Saved data entries

## start

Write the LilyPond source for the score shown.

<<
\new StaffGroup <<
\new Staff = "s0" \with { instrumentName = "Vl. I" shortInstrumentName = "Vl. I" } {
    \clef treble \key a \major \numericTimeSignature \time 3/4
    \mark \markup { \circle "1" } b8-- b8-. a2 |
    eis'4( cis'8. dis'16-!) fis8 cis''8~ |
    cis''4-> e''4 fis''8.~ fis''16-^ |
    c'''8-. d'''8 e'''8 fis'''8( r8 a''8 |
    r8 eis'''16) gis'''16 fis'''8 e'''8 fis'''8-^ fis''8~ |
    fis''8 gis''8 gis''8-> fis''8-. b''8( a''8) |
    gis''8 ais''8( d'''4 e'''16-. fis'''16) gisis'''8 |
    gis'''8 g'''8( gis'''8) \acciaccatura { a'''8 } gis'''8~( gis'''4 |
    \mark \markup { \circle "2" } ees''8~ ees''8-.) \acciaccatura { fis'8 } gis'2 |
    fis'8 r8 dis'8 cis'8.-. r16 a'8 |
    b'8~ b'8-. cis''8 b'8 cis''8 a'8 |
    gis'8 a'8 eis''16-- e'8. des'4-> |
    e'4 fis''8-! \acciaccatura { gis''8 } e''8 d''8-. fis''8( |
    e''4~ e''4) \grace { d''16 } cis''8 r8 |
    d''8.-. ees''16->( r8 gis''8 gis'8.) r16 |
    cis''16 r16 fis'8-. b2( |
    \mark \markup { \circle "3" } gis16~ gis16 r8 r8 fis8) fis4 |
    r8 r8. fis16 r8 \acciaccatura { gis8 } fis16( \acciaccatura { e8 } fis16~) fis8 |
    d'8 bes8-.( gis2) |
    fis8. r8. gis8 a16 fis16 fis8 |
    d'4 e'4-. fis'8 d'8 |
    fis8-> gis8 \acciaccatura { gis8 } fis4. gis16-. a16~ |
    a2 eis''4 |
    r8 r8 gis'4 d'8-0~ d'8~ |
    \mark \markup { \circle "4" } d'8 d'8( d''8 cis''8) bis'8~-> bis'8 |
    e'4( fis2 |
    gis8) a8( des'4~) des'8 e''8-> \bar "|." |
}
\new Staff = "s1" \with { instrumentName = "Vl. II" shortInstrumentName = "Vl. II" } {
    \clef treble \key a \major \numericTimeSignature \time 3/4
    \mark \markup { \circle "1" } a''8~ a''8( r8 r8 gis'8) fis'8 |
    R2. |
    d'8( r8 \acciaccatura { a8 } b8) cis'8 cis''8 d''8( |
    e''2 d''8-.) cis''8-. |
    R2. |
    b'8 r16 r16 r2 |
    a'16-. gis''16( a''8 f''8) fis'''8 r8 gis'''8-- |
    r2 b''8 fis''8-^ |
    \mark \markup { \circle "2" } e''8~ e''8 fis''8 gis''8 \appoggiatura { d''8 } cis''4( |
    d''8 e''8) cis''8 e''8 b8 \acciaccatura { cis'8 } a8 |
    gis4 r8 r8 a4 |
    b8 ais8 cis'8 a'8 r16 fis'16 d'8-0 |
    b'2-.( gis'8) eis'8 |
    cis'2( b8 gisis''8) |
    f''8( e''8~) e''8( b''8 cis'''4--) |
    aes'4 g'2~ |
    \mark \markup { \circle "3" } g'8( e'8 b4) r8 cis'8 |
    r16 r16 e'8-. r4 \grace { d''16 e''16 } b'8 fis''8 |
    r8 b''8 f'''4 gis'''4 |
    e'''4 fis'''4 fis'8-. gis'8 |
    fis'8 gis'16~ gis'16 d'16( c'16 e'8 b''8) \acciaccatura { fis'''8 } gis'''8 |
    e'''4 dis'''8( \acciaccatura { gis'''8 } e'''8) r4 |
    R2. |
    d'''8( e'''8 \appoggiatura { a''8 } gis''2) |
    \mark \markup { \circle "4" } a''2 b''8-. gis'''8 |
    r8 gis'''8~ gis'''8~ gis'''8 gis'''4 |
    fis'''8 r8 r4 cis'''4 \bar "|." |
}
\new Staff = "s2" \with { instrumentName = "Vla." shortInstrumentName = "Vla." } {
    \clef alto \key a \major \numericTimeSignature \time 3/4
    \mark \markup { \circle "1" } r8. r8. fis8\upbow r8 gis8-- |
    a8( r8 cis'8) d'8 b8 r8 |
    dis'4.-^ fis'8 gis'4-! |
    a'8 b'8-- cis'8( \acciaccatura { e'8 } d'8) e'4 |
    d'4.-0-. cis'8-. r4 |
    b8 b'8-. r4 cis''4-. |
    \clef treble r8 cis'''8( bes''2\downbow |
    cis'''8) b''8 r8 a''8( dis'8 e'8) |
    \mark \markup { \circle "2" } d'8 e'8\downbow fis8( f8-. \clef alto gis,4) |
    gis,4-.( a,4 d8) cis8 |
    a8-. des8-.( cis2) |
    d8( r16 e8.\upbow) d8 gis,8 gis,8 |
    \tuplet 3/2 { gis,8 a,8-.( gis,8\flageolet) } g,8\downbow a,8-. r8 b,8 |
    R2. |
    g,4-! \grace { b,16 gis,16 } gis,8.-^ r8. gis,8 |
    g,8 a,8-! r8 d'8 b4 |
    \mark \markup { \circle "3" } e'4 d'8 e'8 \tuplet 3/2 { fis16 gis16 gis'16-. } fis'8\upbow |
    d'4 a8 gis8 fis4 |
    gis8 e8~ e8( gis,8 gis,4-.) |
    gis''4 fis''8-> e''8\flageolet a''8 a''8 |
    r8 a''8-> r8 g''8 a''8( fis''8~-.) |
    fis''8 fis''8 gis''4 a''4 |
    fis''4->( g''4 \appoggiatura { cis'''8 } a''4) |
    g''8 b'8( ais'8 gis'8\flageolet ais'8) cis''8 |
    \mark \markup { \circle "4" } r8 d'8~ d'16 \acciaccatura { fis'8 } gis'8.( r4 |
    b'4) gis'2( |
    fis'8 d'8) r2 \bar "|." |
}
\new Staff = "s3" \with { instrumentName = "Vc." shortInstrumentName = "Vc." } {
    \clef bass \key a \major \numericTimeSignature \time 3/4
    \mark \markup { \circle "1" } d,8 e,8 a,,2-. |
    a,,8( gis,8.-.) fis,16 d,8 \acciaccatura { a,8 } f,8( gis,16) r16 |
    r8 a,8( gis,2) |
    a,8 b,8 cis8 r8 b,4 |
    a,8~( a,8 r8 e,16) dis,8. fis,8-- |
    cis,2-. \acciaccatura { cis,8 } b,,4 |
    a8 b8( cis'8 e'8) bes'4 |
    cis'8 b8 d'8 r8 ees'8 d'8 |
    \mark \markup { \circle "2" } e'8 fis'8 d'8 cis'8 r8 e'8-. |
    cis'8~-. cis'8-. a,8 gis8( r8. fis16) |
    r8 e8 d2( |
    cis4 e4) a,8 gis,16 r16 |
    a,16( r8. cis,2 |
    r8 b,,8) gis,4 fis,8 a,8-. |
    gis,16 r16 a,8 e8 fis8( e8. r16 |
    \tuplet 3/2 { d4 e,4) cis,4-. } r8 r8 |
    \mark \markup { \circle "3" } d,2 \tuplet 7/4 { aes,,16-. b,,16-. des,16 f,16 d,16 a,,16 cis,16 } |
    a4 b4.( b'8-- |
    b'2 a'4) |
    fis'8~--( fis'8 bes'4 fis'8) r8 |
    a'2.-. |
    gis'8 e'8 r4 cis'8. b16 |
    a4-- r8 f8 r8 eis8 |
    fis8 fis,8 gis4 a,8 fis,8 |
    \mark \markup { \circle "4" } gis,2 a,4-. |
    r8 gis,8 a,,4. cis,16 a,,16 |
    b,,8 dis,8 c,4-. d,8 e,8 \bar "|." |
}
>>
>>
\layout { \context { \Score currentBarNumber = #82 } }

## end

Goal of the exercise
Collect every line of the entries above that contains the string "shortInstrumentName", copying each such line in full.

Completed task
\new Staff = "s0" \with { instrumentName = "Vl. I" shortInstrumentName = "Vl. I" } {
\new Staff = "s1" \with { instrumentName = "Vl. II" shortInstrumentName = "Vl. II" } {
\new Staff = "s2" \with { instrumentName = "Vla." shortInstrumentName = "Vla." } {
\new Staff = "s3" \with { instrumentName = "Vc." shortInstrumentName = "Vc." } {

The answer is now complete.